### [Given information]
* Start *

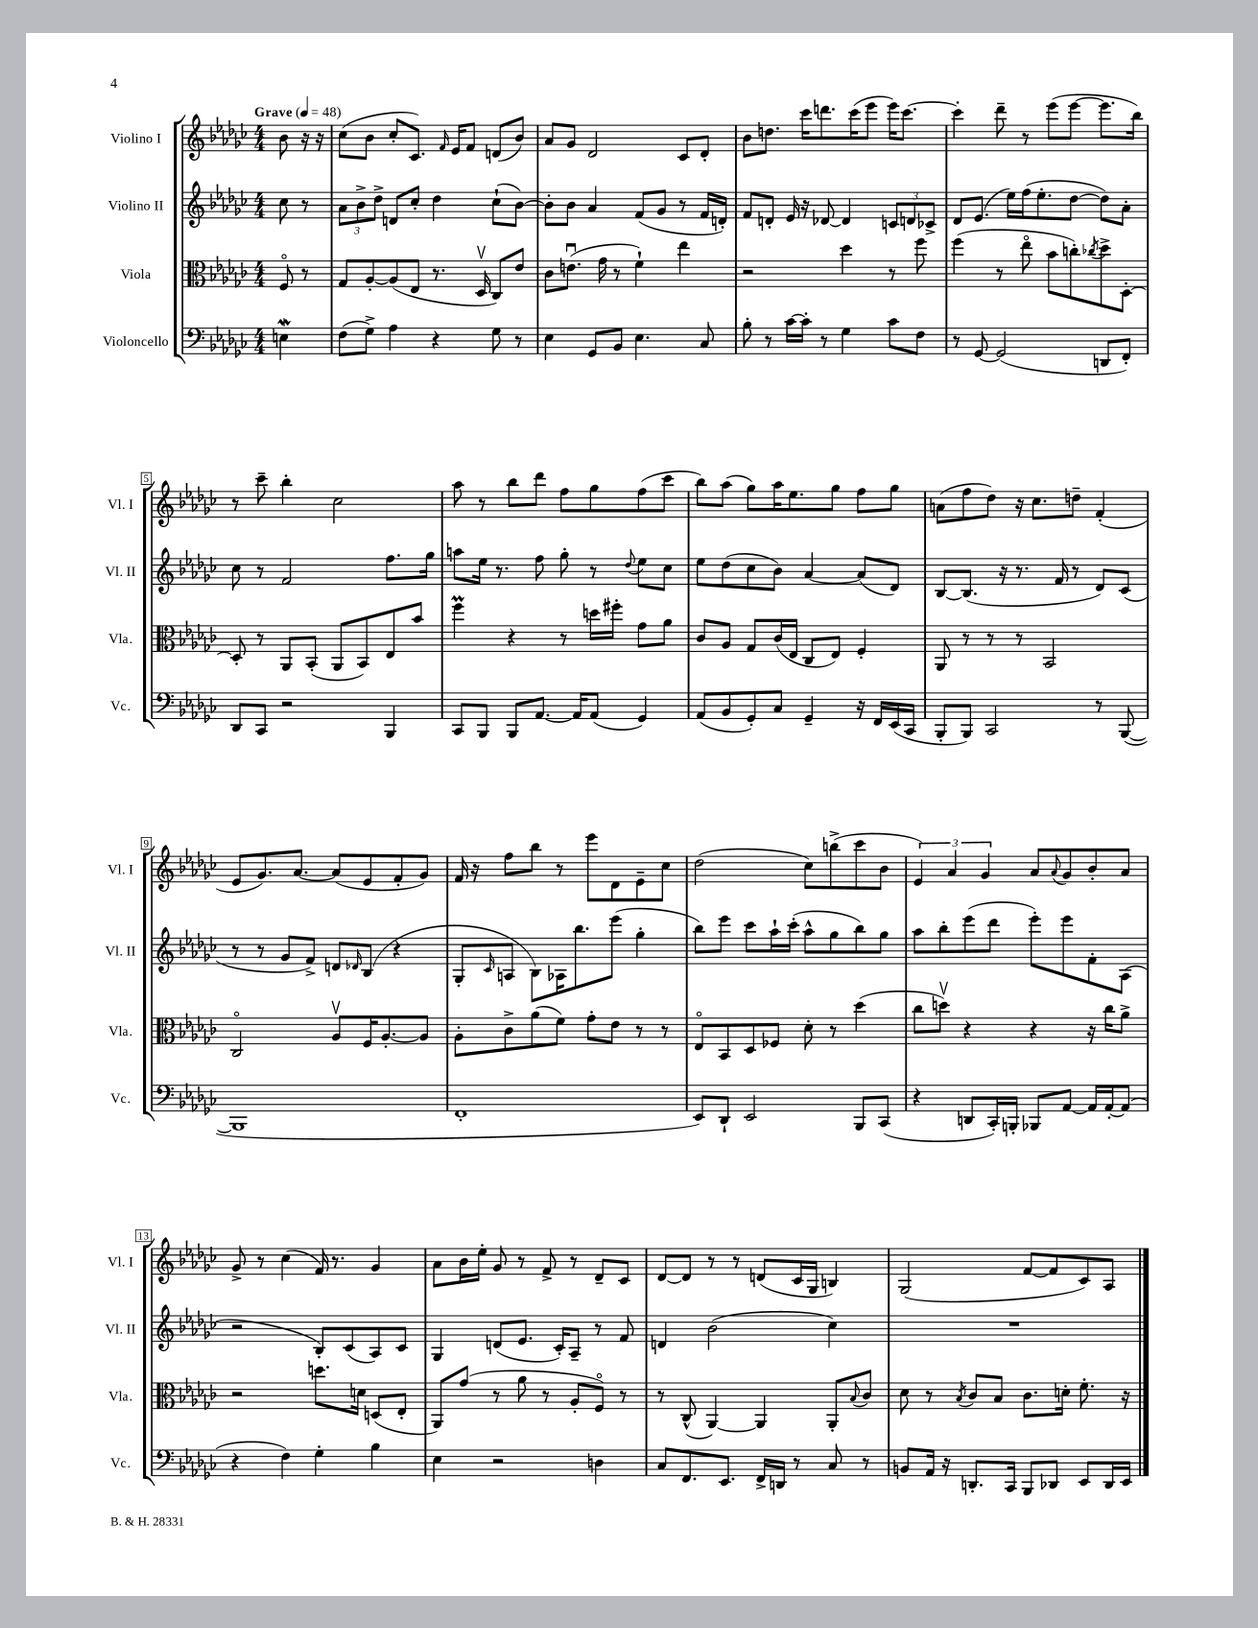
<<
\new StaffGroup <<
\new Staff = "s0" \with { instrumentName = "Violino I" shortInstrumentName = "Vl. I" } {
    \clef treble \key ges \major \numericTimeSignature \time 4/4 \partial 4 \tempo "Grave" 4 = 48
    bes'8 r16 r16 |
    ces''8( bes'8 ces''8-. ces'8.) \grace { f'16 } ees'16 f'8 d'8( bes'8) |
    aes'8 ges'8 des'2 ces'8 des'8-. |
    bes'8 d''8. ces'''16 d'''8. ces'''16( ees'''8 ees'''16) ces'''8.~ |
    ces'''4-. des'''8-- r8 ees'''8( ees'''8~ ees'''8. bes''16) |
    r8 ces'''8-- bes''4-. ces''2 |
    aes''8 r8 bes''8 des'''8 f''8 ges''8 f''8( ces'''8 |
    bes''8) aes''8( ges''8) aes''16 ees''8. ges''8 f''8 ges''8 |
    a'8( f''8 des''8) r16 ces''8. d''8-- f'4-.( |
    ees'8 ges'8.) aes'8.~ aes'8( ees'8 f'8-. ges'8) |
    f'16 r16 f''8 bes''8 r8 ees'''8 des'8 ees'8-- ces''8 |
    des''2( ces''8) b''8->( ces'''8 bes'8 |
    \tuplet 3/2 { ees'4) aes'4 ges'4 } aes'8 \appoggiatura { aes'8 } ges'8 bes'8-. aes'8 |
    ges'8-> r8 ces''4( f'16) r8. ges'4 |
    aes'8 bes'16 ees''16-. ges'8 r8 f'8-> r8 des'8-- ces'8 |
    des'8~ des'8 r8 r8 d'8( ces'16 ges16 b4) |
    ges2( f'8~ f'8 ces'8) aes8 \bar "|." |
}
\new Staff = "s1" \with { instrumentName = "Violino II" shortInstrumentName = "Vl. II" } {
    \clef treble \key ges \major \numericTimeSignature \time 4/4 \partial 4
    ces''8 r8 |
    \tuplet 3/2 { aes'8 bes'8-> des''8-> } d'8 ces''8-. des''4 ces''8-!( bes'8~) |
    bes'8-. bes'8 aes'4 f'8( ges'8 r8 f'16 d'16-.) |
    f'8 d'8-. ees'16 r16 des'8~ des'4 \tuplet 3/2 { c'8 d'8 ces'8-> } |
    des'8 ees'8.( ees''16) f''16( ees''8.-. des''8~ des''8) aes'8-. |
    ces''8 r8 f'2 f''8. ges''16 |
    a''8 ees''16 r8. f''8 ges''8-. r8 \appoggiatura { des''8 } ees''8 ces''8 |
    ees''8 des''8( ces''8 bes'8) aes'4~ aes'8( des'8) |
    bes8~ bes8.( r16 r8. f'16 r8 des'8) ces'8( |
    r8 r8 ges'8 f'8->) d'8 \grace { des'16 } bes8( r4 |
    ges8-. \grace { ces'16 } a8 bes8) aes16 bes''8. ees'''8( ges''4-. |
    bes''8) ees'''8 ces'''8 aes''16-! ces'''16-.( aes''8-^ ges''8 bes''8) ges''8 |
    aes''8 bes''8-. ees'''8( des'''8 ees'''8-.) ees'''8 f'8-. aes8( |
    r2 bes8-.) ces'8( aes8) ces'8 |
    ges4 d'8( ees'8. ces'16-.) aes8-- r8 f'8 |
    d'4 bes'2( ces''4) |
    R1 \bar "|." |
}
\new Staff = "s2" \with { instrumentName = "Viola" shortInstrumentName = "Vla." } {
    \clef alto \key ges \major \numericTimeSignature \time 4/4 \partial 4
    f8\flageolet r8 |
    ges8 aes8~-. aes8( ees8 r8. des16\upbow ces8) ees'8 |
    ces'8 e'8.\downbow( ges'16 r8 f'4-!) ees''4 |
    r2 des''4 r8 f''8 |
    f''4( r8 ees''8\flageolet bes'8 c''8-.) \acciaccatura { ces''8 } des''8-> des8~-. |
    des8-. r8 aes,8 bes,8-.( aes,8 bes,8) ees8 bes'8 |
    f''4\prall r4 r8 d''16 fis''16-. ges'8 aes'8 |
    ces'8 aes8 ges8 ces'16( ees16 ces8 ees8) f4-. |
    aes,8 r8 r8 r8 bes,2 |
    ces2\flageolet aes8\upbow f16 aes8.~-. aes8 |
    aes8-. ces'8-> aes'8( f'8) ges'8-. ees'8 r8 r8 |
    ees8\flageolet bes,8 des8 fes8 des'8-. r8 des''4( |
    ces''8 d''8\upbow) r4 r4 r16 ces''16 aes'8-> |
    r2 d''8. d'16 d8( ees8-. |
    aes,8) ges'8( r8 aes'8 r8 aes8-. f8\flageolet) r8 |
    r8 ces8-^( aes,4~) aes,4 aes,8-. \appoggiatura { bes8 } ces'8 |
    des'8 r8 \acciaccatura { bes8 } ces'8 bes8 ces'8. d'16-. f'8.-. r16 \bar "|." |
}
\new Staff = "s3" \with { instrumentName = "Violoncello" shortInstrumentName = "Vc." } {
    \clef bass \key ges \major \numericTimeSignature \time 4/4 \partial 4
    e4\mordent |
    f8( ges8->) aes4 r4 ges8 r8 |
    ees4 ges,8 bes,8 ees4. ces8 |
    bes8-. r8 ces'16~ ces'16-. r8 ges4 ces'8 f8 |
    r8 ges,8~ ges,2( d,8 f,8-.) |
    des,8 ces,8 r2 bes,,4 |
    ces,8 bes,,8 bes,,8 aes,8.~ aes,16 aes,8( ges,4) |
    aes,8( bes,8 ges,8-.) ces8 ges,4-- r16 f,16 ees,16( ces,16 |
    bes,,8-. bes,,8) ces,2 r8 bes,,8~( |
    bes,,1 |
    f,1-. |
    ees,8) des,8-! ees,2 bes,,8 ces,8( |
    r4 d,8 ces,16-.) b,,16-. bes,,8 aes,8~ aes,16 aes,16~-. aes,8( |
    r4 f4) ges4-. bes4 |
    ees4 r2 d4 |
    ces8 f,8. ees,8. f,16-> d,16 r8 ces8 r8 |
    b,8 aes,16 r16 d,8.-. ces,16 bes,,8 des,8 ees,8 des,16 ees,16 \bar "|." |
}
>>
>>
\layout { \context { \Score \override BarNumber.stencil = #(make-stencil-boxer 0.1 0.3 ly:text-interface::print) } }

* End *

### [Task requirements]
Reproduce the notation in the records above character for character, leaving out the pictures.

### [Finished task]
<<
\new StaffGroup <<
\new Staff = "s0" \with { instrumentName = "Violino I" shortInstrumentName = "Vl. I" } {
    \clef treble \key ges \major \numericTimeSignature \time 4/4 \partial 4 \tempo "Grave" 4 = 48
    bes'8 r16 r16 |
    ces''8( bes'8 ces''8-. ces'8.) \grace { f'16 } ees'16 f'8 d'8( bes'8) |
    aes'8 ges'8 des'2 ces'8 des'8-. |
    bes'8 d''8. ces'''16 d'''8. ces'''16( ees'''8 ees'''16) ces'''8.~ |
    ces'''4-. des'''8-- r8 ees'''8( ees'''8~ ees'''8. bes''16) |
    r8 ces'''8-- bes''4-. ces''2 |
    aes''8 r8 bes''8 des'''8 f''8 ges''8 f''8( ces'''8 |
    bes''8) aes''8( ges''8) aes''16 ees''8. ges''8 f''8 ges''8 |
    a'8( f''8 des''8) r16 ces''8. d''8-- f'4-.( |
    ees'8 ges'8.) aes'8.~ aes'8( ees'8 f'8-. ges'8) |
    f'16 r16 f''8 bes''8 r8 ees'''8 des'8 ees'8-- ces''8 |
    des''2( ces''8) b''8->( ces'''8 bes'8 |
    \tuplet 3/2 { ees'4) aes'4 ges'4 } aes'8 \appoggiatura { aes'8 } ges'8 bes'8-. aes'8 |
    ges'8-> r8 ces''4( f'16) r8. ges'4 |
    aes'8 bes'16 ees''16-. ges'8 r8 f'8-> r8 des'8-- ces'8 |
    des'8~ des'8 r8 r8 d'8( ces'16 ges16 b4) |
    ges2( f'8~ f'8 ces'8) aes8 \bar "|." |
}
\new Staff = "s1" \with { instrumentName = "Violino II" shortInstrumentName = "Vl. II" } {
    \clef treble \key ges \major \numericTimeSignature \time 4/4 \partial 4
    ces''8 r8 |
    \tuplet 3/2 { aes'8 bes'8-> des''8-> } d'8 ces''8-. des''4 ces''8-!( bes'8~) |
    bes'8-. bes'8 aes'4 f'8( ges'8 r8 f'16 d'16-.) |
    f'8 d'8-. ees'16 r16 des'8~ des'4 \tuplet 3/2 { c'8 d'8 ces'8-> } |
    des'8 ees'8.( ees''16) f''16( ees''8.-. des''8~ des''8) aes'8-. |
    ces''8 r8 f'2 f''8. ges''16 |
    a''8 ees''16 r8. f''8 ges''8-. r8 \appoggiatura { des''8 } ees''8 ces''8 |
    ees''8 des''8( ces''8 bes'8) aes'4~ aes'8( des'8) |
    bes8~ bes8.( r16 r8. f'16 r8 des'8) ces'8( |
    r8 r8 ges'8 f'8->) d'8 \grace { des'16 } bes8( r4 |
    ges8-. \grace { ces'16 } a8 bes8) aes16 bes''8. ees'''8( ges''4-. |
    bes''8) ees'''8 ces'''8 aes''16-! ces'''16-.( aes''8-^ ges''8 bes''8) ges''8 |
    aes''8 bes''8-. ees'''8( des'''8 ees'''8-.) ees'''8 f'8-. aes8( |
    r2 bes8-.) ces'8( aes8) ces'8 |
    ges4 d'8( ees'8. ces'16-.) aes8-- r8 f'8 |
    d'4 bes'2( ces''4) |
    R1 \bar "|." |
}
\new Staff = "s2" \with { instrumentName = "Viola" shortInstrumentName = "Vla." } {
    \clef alto \key ges \major \numericTimeSignature \time 4/4 \partial 4
    f8\flageolet r8 |
    ges8 aes8~-. aes8( ees8 r8. des16\upbow ces8) ees'8 |
    ces'8 e'8.\downbow( ges'16 r8 f'4-!) ees''4 |
    r2 des''4 r8 f''8 |
    f''4( r8 ees''8\flageolet bes'8 c''8-.) \acciaccatura { ces''8 } des''8-> des8~-. |
    des8-. r8 aes,8 bes,8-.( aes,8 bes,8) ees8 bes'8 |
    f''4\prall r4 r8 d''16 fis''16-. ges'8 aes'8 |
    ces'8 aes8 ges8 ces'16( ees16 ces8 ees8) f4-. |
    aes,8 r8 r8 r8 bes,2 |
    ces2\flageolet aes8\upbow f16 aes8.~-. aes8 |
    aes8-. ces'8-> aes'8( f'8) ges'8-. ees'8 r8 r8 |
    ees8\flageolet bes,8 des8 fes8 des'8-. r8 des''4( |
    ces''8 d''8\upbow) r4 r4 r16 ces''16 aes'8-> |
    r2 d''8. d'16 d8( ees8-. |
    aes,8) ges'8( r8 aes'8 r8 aes8-. f8\flageolet) r8 |
    r8 ces8-^( aes,4~) aes,4 aes,8-. \appoggiatura { bes8 } ces'8 |
    des'8 r8 \acciaccatura { bes8 } ces'8 bes8 ces'8. d'16-. f'8.-. r16 \bar "|." |
}
\new Staff = "s3" \with { instrumentName = "Violoncello" shortInstrumentName = "Vc." } {
    \clef bass \key ges \major \numericTimeSignature \time 4/4 \partial 4
    e4\mordent |
    f8( ges8->) aes4 r4 ges8 r8 |
    ees4 ges,8 bes,8 ees4. ces8 |
    bes8-. r8 ces'16~ ces'16-. r8 ges4 ces'8 f8 |
    r8 ges,8~ ges,2( d,8 f,8-.) |
    des,8 ces,8 r2 bes,,4 |
    ces,8 bes,,8 bes,,8 aes,8.~ aes,16 aes,8( ges,4) |
    aes,8( bes,8 ges,8-.) ces8 ges,4-- r16 f,16 ees,16( ces,16 |
    bes,,8-. bes,,8) ces,2 r8 bes,,8~( |
    bes,,1 |
    f,1-. |
    ees,8) des,8-! ees,2 bes,,8 ces,8( |
    r4 d,8 ces,16-.) b,,16-. bes,,8 aes,8~ aes,16 aes,16~-. aes,8( |
    r4 f4) ges4-. bes4 |
    ees4 r2 d4 |
    ces8 f,8. ees,8. f,16-> d,16 r8 ces8 r8 |
    b,8 aes,16 r16 d,8.-. ces,16 bes,,8 des,8 ees,8 des,16 ees,16 \bar "|." |
}
>>
>>
\layout { \context { \Score \override BarNumber.stencil = #(make-stencil-boxer 0.1 0.3 ly:text-interface::print) } }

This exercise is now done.